━━━━━ DATA SUPPLIED ━━━━━

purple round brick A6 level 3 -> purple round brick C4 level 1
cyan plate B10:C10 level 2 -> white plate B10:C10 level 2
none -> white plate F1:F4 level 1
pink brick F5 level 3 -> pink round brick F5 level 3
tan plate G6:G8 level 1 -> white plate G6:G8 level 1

━━━━━
━━━━━ DATA SUPPLIED ━━━━━

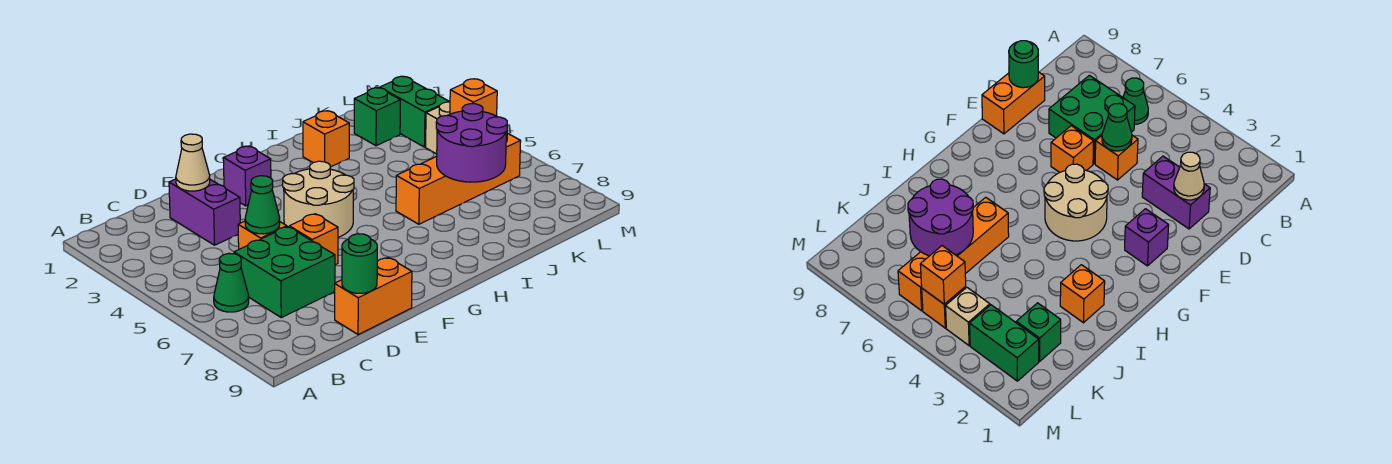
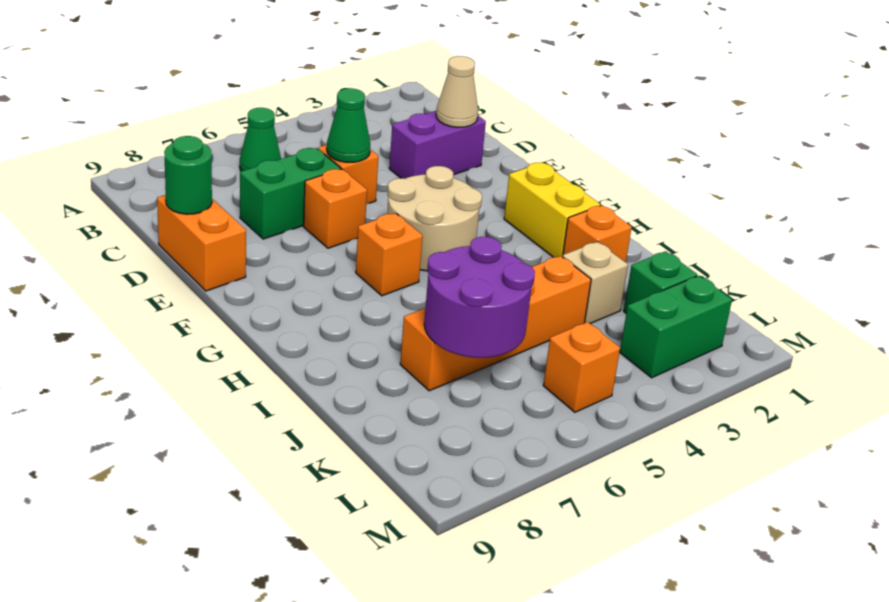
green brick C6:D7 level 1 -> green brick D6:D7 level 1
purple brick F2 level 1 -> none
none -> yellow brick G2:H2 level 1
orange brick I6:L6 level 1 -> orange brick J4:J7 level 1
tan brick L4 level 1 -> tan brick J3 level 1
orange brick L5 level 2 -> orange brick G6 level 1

━━━━━
━━━━━ DATA SUPPLIED ━━━━━

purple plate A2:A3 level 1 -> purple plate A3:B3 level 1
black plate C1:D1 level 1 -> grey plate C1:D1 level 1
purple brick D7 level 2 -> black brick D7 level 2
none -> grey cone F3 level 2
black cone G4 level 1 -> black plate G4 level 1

━━━━━

TASK INSTRUCTIONS - Where does the word "black" appear in the records above? Return every line that holds it.

ANSWER TO THE PROBLEM -
black plate C1:D1 level 1 -> grey plate C1:D1 level 1
purple brick D7 level 2 -> black brick D7 level 2
black cone G4 level 1 -> black plate G4 level 1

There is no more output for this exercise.